Raw data:
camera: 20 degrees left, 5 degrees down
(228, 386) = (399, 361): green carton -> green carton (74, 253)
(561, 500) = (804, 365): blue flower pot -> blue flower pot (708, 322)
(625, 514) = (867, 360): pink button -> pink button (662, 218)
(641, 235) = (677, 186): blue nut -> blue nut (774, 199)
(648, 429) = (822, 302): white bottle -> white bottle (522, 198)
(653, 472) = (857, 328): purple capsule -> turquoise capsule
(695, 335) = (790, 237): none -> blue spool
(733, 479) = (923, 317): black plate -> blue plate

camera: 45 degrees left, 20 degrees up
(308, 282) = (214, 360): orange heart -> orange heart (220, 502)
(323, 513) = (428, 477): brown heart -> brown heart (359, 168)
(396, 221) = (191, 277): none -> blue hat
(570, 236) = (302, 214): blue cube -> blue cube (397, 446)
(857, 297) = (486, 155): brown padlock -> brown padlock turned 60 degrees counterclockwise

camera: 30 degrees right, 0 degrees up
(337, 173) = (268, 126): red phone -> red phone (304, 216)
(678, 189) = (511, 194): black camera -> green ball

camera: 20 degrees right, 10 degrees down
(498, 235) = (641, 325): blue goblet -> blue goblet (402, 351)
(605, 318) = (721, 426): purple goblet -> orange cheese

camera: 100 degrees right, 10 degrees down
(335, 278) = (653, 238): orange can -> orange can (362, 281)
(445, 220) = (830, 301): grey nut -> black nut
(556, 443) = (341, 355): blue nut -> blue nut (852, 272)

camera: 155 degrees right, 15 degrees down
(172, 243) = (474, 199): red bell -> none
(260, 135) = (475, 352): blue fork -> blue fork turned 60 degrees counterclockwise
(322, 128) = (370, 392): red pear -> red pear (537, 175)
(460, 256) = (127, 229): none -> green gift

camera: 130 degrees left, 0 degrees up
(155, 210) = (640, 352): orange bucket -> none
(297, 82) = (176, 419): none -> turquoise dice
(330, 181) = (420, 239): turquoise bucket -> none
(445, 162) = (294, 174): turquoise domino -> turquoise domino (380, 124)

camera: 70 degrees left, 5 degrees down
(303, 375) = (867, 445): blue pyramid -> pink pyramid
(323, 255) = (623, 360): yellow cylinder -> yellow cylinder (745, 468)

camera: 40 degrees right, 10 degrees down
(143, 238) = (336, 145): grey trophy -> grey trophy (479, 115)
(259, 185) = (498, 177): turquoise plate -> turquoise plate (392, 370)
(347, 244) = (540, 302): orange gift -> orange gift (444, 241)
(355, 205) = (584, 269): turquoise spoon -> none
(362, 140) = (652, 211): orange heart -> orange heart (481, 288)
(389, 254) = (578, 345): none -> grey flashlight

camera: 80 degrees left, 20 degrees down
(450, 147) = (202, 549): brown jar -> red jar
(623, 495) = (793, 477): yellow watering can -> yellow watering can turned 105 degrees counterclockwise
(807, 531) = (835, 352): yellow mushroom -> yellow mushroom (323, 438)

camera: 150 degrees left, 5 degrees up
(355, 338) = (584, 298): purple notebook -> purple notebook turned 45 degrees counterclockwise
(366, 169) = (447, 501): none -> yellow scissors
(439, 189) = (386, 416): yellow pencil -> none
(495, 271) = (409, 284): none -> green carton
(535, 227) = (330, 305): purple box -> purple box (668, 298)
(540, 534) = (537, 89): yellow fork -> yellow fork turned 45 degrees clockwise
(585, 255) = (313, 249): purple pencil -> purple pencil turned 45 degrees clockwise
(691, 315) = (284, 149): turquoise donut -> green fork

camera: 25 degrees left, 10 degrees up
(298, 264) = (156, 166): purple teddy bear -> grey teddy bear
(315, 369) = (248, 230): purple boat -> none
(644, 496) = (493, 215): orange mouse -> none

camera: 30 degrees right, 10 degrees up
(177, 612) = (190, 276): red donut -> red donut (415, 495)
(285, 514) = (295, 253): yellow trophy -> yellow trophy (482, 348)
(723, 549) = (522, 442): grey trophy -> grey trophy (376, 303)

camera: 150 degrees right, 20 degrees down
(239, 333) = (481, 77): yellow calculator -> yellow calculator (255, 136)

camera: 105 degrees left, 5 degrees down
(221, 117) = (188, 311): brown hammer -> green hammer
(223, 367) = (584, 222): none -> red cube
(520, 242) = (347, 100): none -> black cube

Exercise objective:
I'd like the records returned exactly as they were written, please.

Answer to the problem:
camera: 20 degrees left, 5 degrees down
(228, 386) = (399, 361): green carton -> green carton (74, 253)
(561, 500) = (804, 365): blue flower pot -> blue flower pot (708, 322)
(625, 514) = (867, 360): pink button -> pink button (662, 218)
(641, 235) = (677, 186): blue nut -> blue nut (774, 199)
(648, 429) = (822, 302): white bottle -> white bottle (522, 198)
(653, 472) = (857, 328): purple capsule -> turquoise capsule
(695, 335) = (790, 237): none -> blue spool
(733, 479) = (923, 317): black plate -> blue plate

camera: 45 degrees left, 20 degrees up
(308, 282) = (214, 360): orange heart -> orange heart (220, 502)
(323, 513) = (428, 477): brown heart -> brown heart (359, 168)
(396, 221) = (191, 277): none -> blue hat
(570, 236) = (302, 214): blue cube -> blue cube (397, 446)
(857, 297) = (486, 155): brown padlock -> brown padlock turned 60 degrees counterclockwise

camera: 30 degrees right, 0 degrees up
(337, 173) = (268, 126): red phone -> red phone (304, 216)
(678, 189) = (511, 194): black camera -> green ball

camera: 20 degrees right, 10 degrees down
(498, 235) = (641, 325): blue goblet -> blue goblet (402, 351)
(605, 318) = (721, 426): purple goblet -> orange cheese

camera: 100 degrees right, 10 degrees down
(335, 278) = (653, 238): orange can -> orange can (362, 281)
(445, 220) = (830, 301): grey nut -> black nut
(556, 443) = (341, 355): blue nut -> blue nut (852, 272)

camera: 155 degrees right, 15 degrees down
(172, 243) = (474, 199): red bell -> none
(260, 135) = (475, 352): blue fork -> blue fork turned 60 degrees counterclockwise
(322, 128) = (370, 392): red pear -> red pear (537, 175)
(460, 256) = (127, 229): none -> green gift

camera: 130 degrees left, 0 degrees up
(155, 210) = (640, 352): orange bucket -> none
(297, 82) = (176, 419): none -> turquoise dice
(330, 181) = (420, 239): turquoise bucket -> none
(445, 162) = (294, 174): turquoise domino -> turquoise domino (380, 124)

camera: 70 degrees left, 5 degrees down
(303, 375) = (867, 445): blue pyramid -> pink pyramid
(323, 255) = (623, 360): yellow cylinder -> yellow cylinder (745, 468)

camera: 40 degrees right, 10 degrees down
(143, 238) = (336, 145): grey trophy -> grey trophy (479, 115)
(259, 185) = (498, 177): turquoise plate -> turquoise plate (392, 370)
(347, 244) = (540, 302): orange gift -> orange gift (444, 241)
(355, 205) = (584, 269): turquoise spoon -> none
(362, 140) = (652, 211): orange heart -> orange heart (481, 288)
(389, 254) = (578, 345): none -> grey flashlight

camera: 80 degrees left, 20 degrees down
(450, 147) = (202, 549): brown jar -> red jar
(623, 495) = (793, 477): yellow watering can -> yellow watering can turned 105 degrees counterclockwise
(807, 531) = (835, 352): yellow mushroom -> yellow mushroom (323, 438)

camera: 150 degrees left, 5 degrees up
(355, 338) = (584, 298): purple notebook -> purple notebook turned 45 degrees counterclockwise
(366, 169) = (447, 501): none -> yellow scissors
(439, 189) = (386, 416): yellow pencil -> none
(495, 271) = (409, 284): none -> green carton
(535, 227) = (330, 305): purple box -> purple box (668, 298)
(540, 534) = (537, 89): yellow fork -> yellow fork turned 45 degrees clockwise
(585, 255) = (313, 249): purple pencil -> purple pencil turned 45 degrees clockwise
(691, 315) = (284, 149): turquoise donut -> green fork

camera: 25 degrees left, 10 degrees up
(298, 264) = (156, 166): purple teddy bear -> grey teddy bear
(315, 369) = (248, 230): purple boat -> none
(644, 496) = (493, 215): orange mouse -> none

camera: 30 degrees right, 10 degrees up
(177, 612) = (190, 276): red donut -> red donut (415, 495)
(285, 514) = (295, 253): yellow trophy -> yellow trophy (482, 348)
(723, 549) = (522, 442): grey trophy -> grey trophy (376, 303)

camera: 150 degrees right, 20 degrees down
(239, 333) = (481, 77): yellow calculator -> yellow calculator (255, 136)

camera: 105 degrees left, 5 degrees down
(221, 117) = (188, 311): brown hammer -> green hammer
(223, 367) = (584, 222): none -> red cube
(520, 242) = (347, 100): none -> black cube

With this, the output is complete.